EXERCISE DESCRIPTION ::
Which lines of the listing hold the string "degrees"? Show each of them.

══ EXCERPTED DATA ══

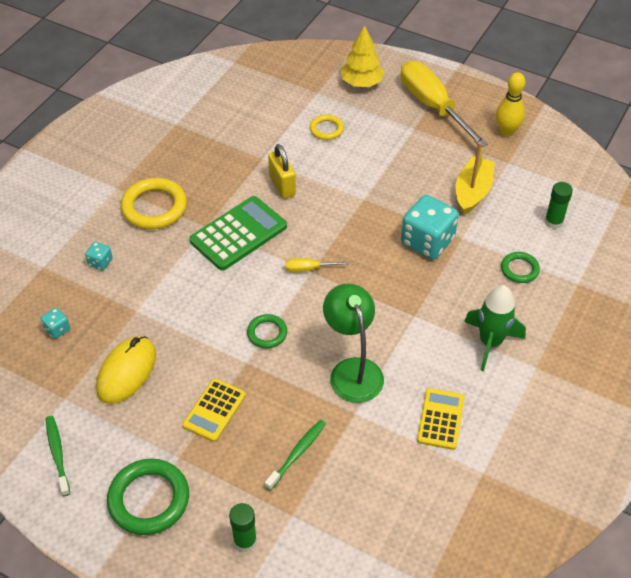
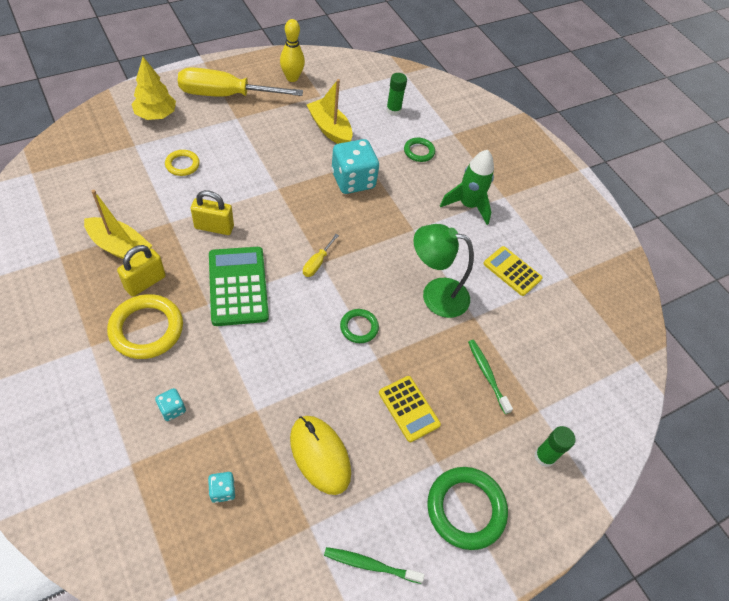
camera: 65 degrees left, 5 degrees up
none -> yellow boat [84,190,152,260]
none -> yellow padlock [117,245,166,297]

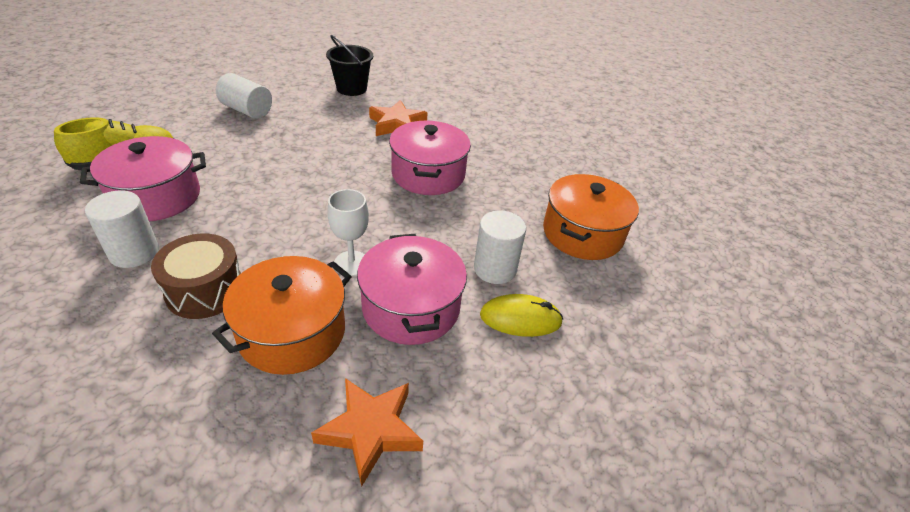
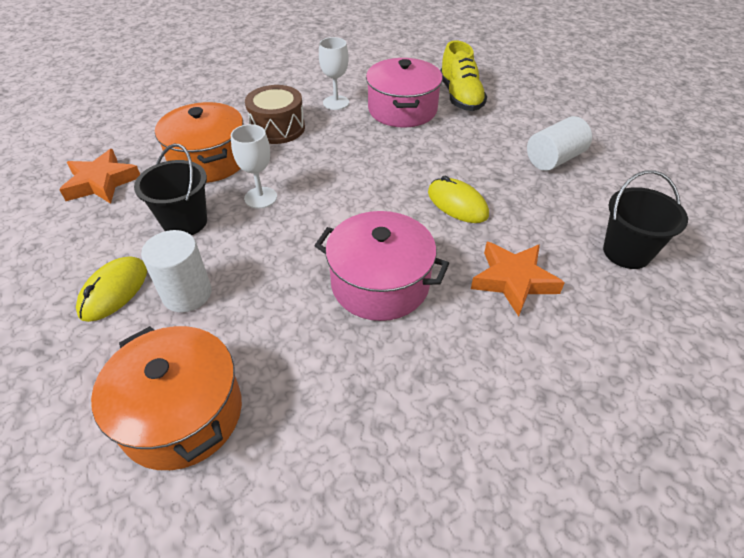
camera: 115 degrees right, 5 degrees up
white cylinder [85,190,159,268] -> white goblet [319,37,349,110]
pink pot [357,234,467,345] -> black bucket [134,144,207,235]
none -> yellow mouse [428,176,489,223]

═══

THE COMPLETED TASK ::
camera: 65 degrees left, 5 degrees up
camera: 115 degrees right, 5 degrees up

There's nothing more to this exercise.